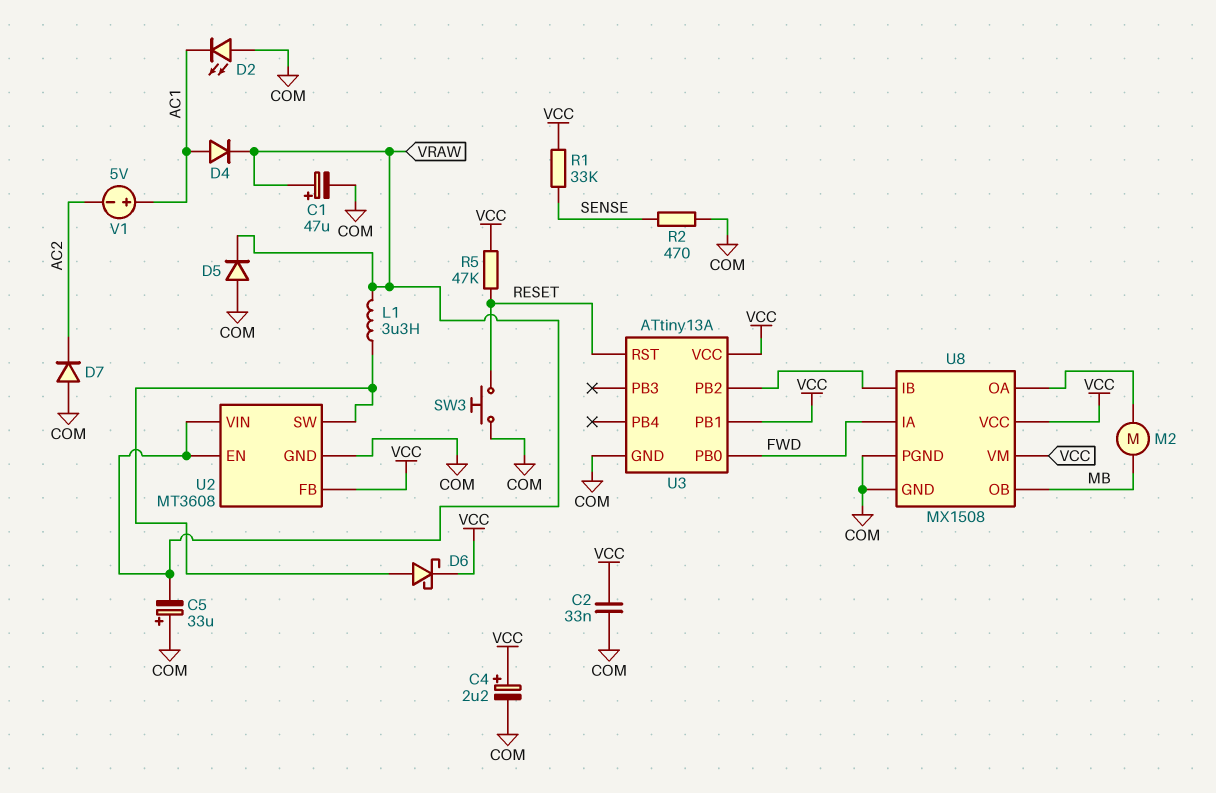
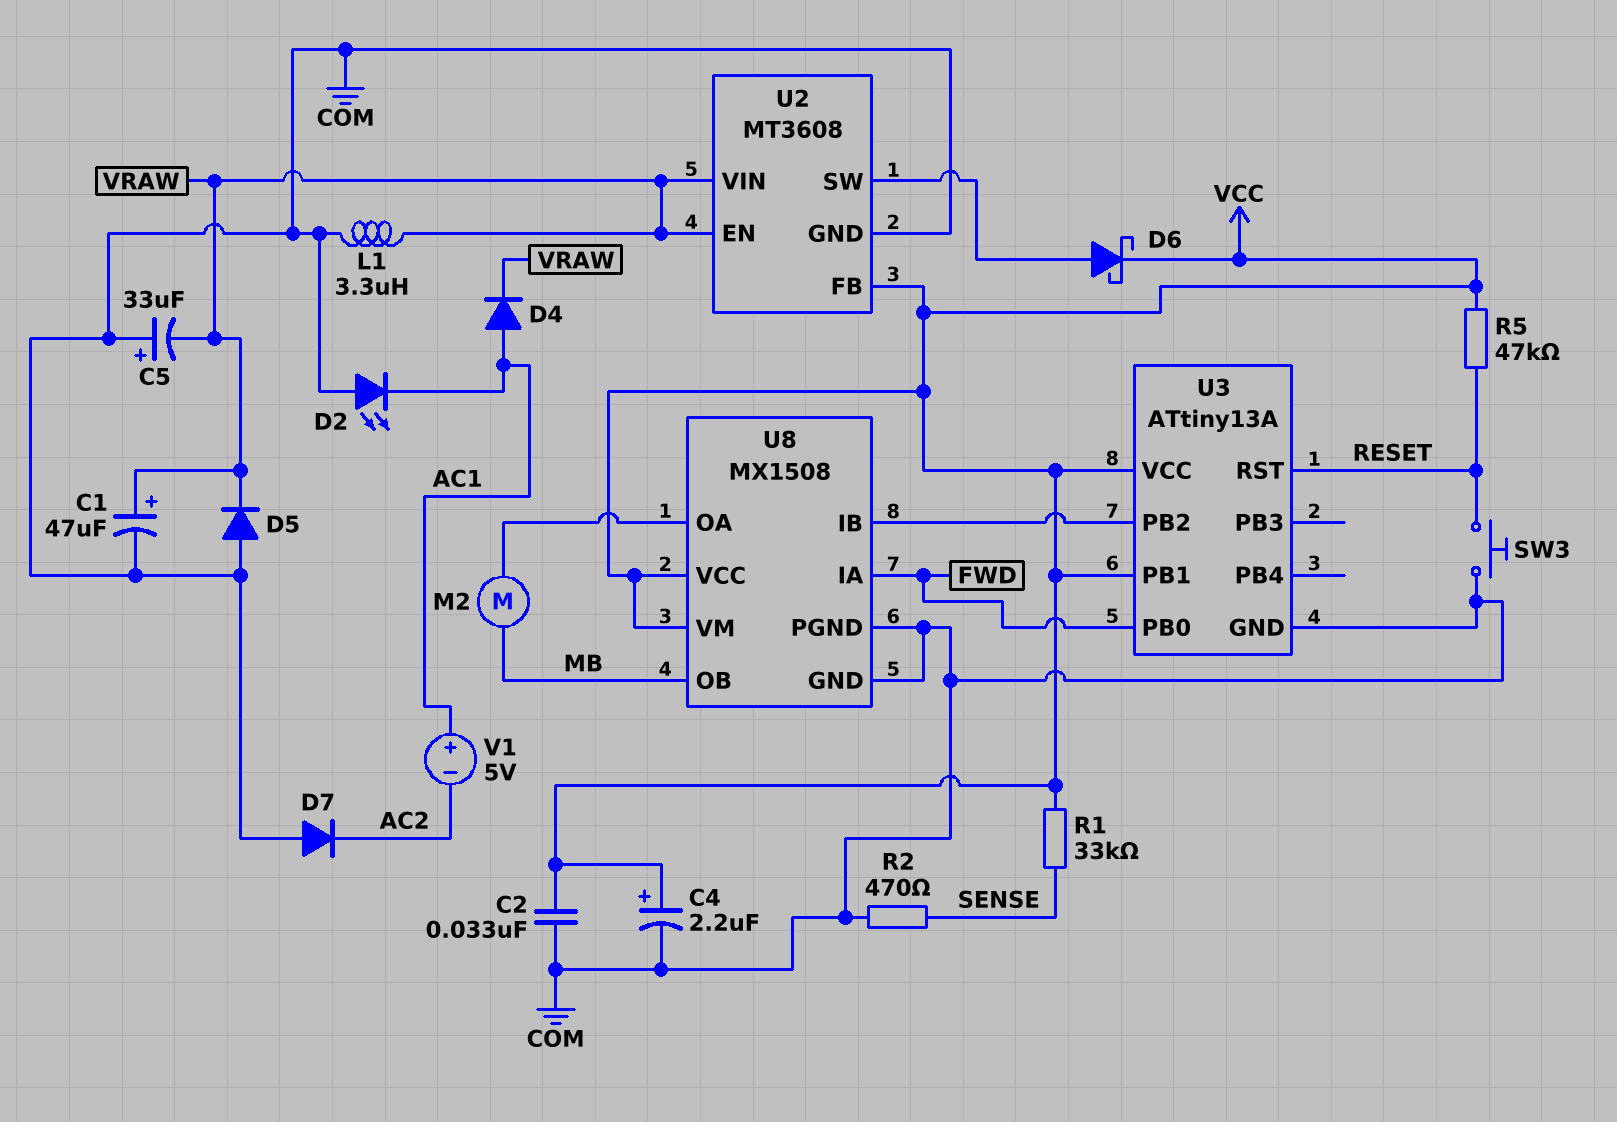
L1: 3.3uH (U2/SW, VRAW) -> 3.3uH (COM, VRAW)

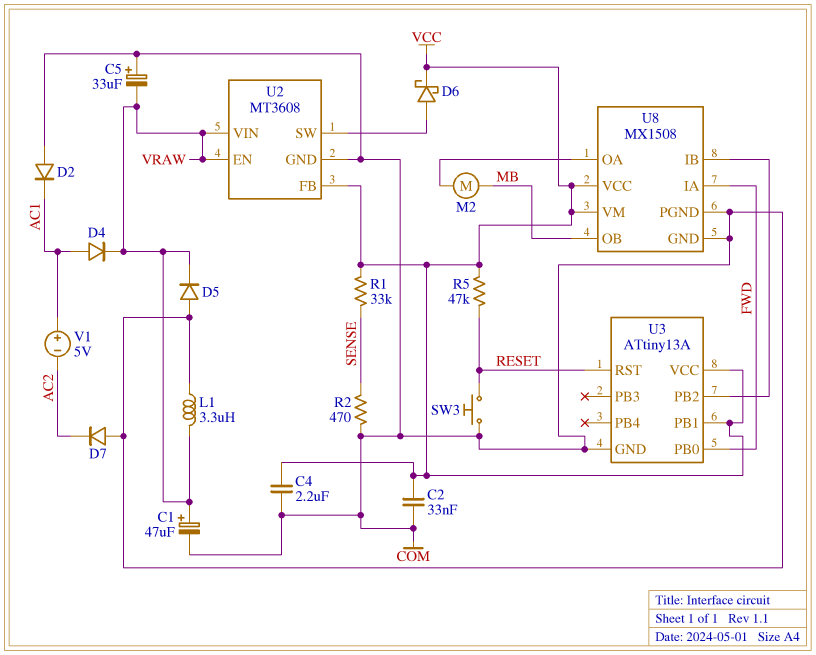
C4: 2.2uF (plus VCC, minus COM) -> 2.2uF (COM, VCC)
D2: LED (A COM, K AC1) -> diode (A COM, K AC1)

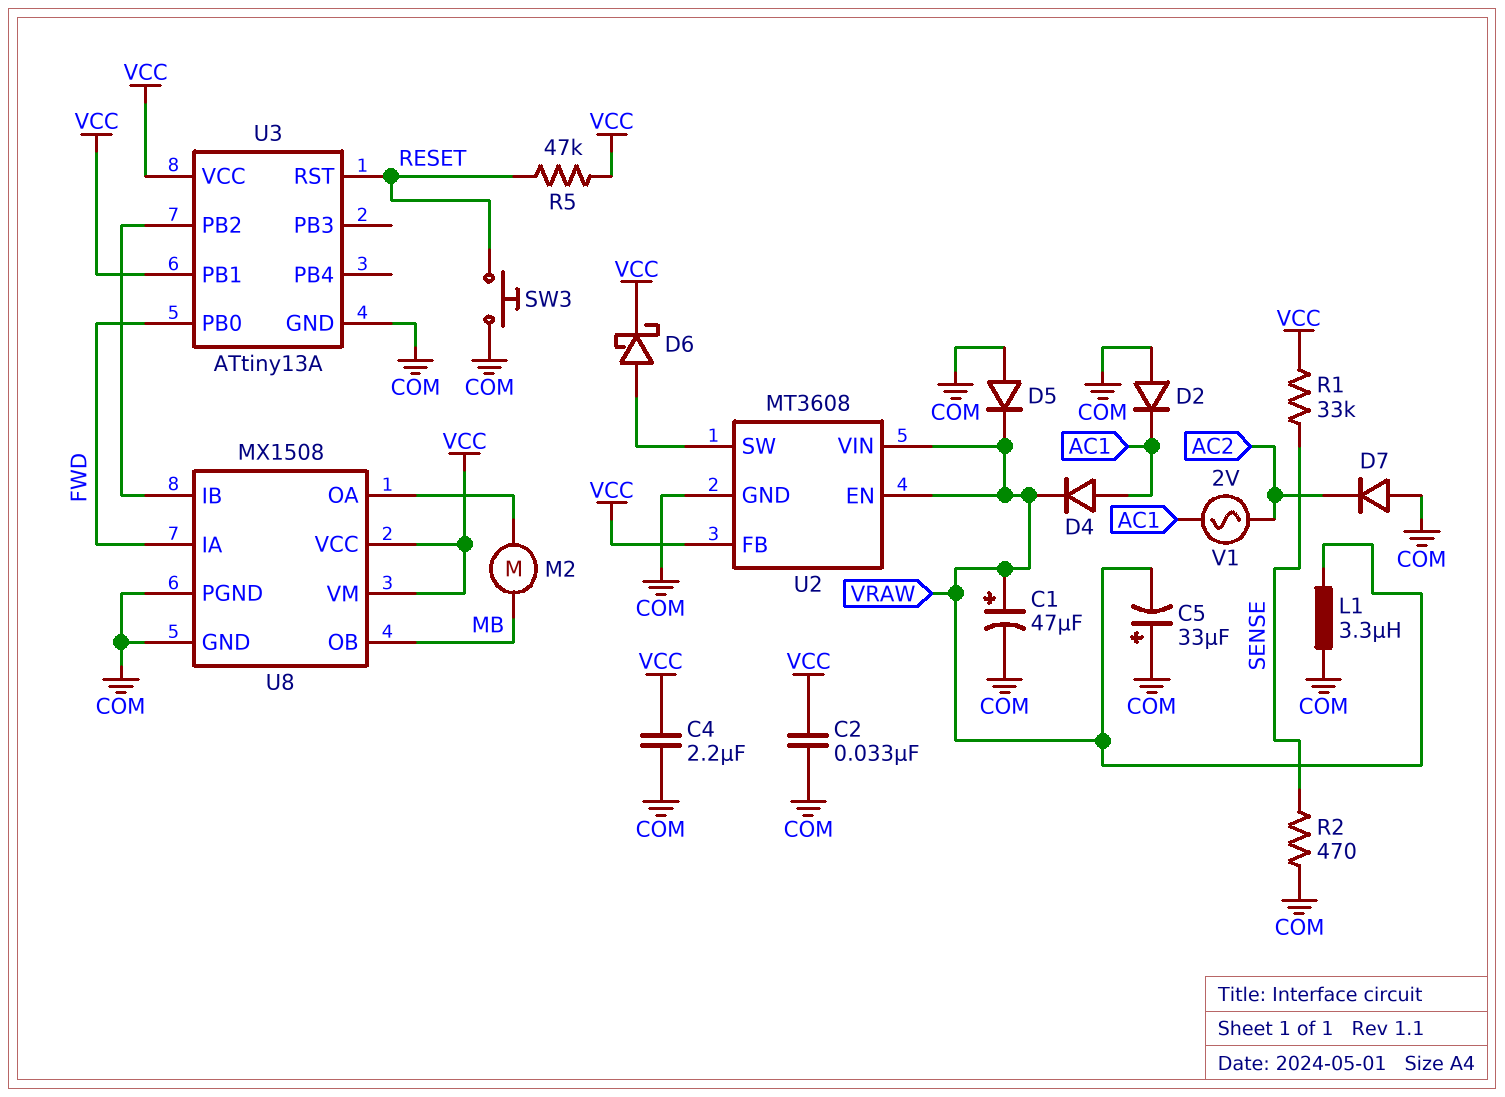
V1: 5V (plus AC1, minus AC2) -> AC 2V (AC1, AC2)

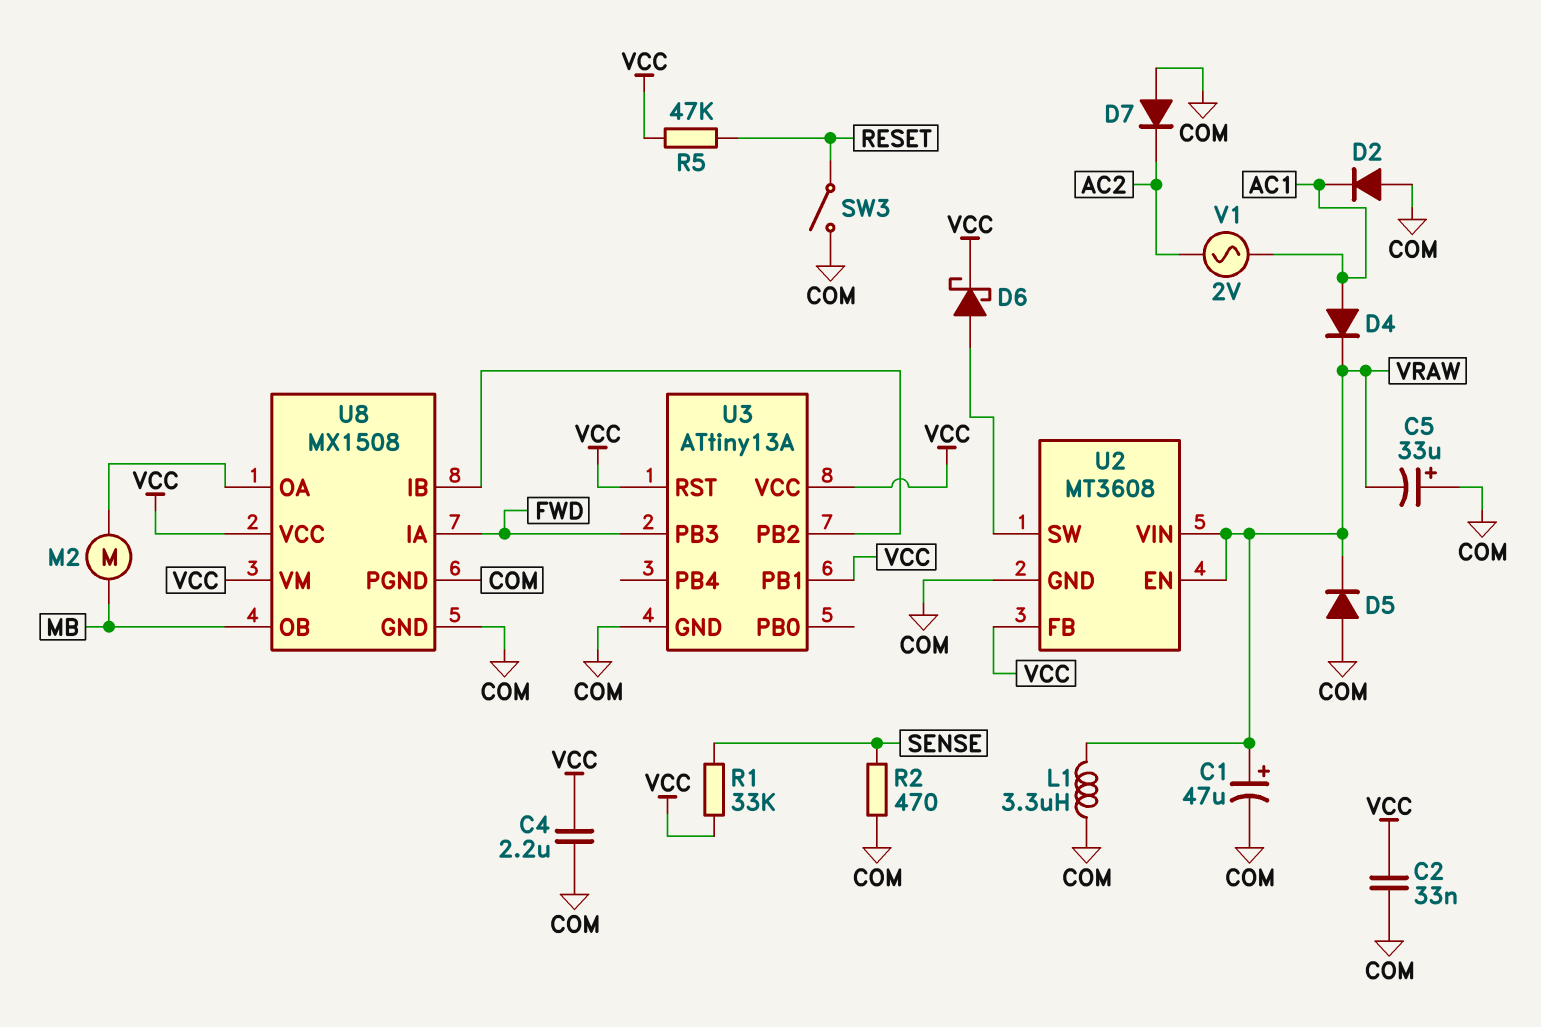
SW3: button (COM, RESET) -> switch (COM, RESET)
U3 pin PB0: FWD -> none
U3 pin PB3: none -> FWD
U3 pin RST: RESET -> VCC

__________

▶ **Exercise aim**
Reproduce nothing but the lines that run from the line containing "V1: 5V (plus" through the last line of the records, inclusive. Omit the pictures.

▶ **Answer section**
V1: 5V (plus AC1, minus AC2) -> AC 2V (AC1, AC2)

SW3: button (COM, RESET) -> switch (COM, RESET)
U3 pin PB0: FWD -> none
U3 pin PB3: none -> FWD
U3 pin RST: RESET -> VCC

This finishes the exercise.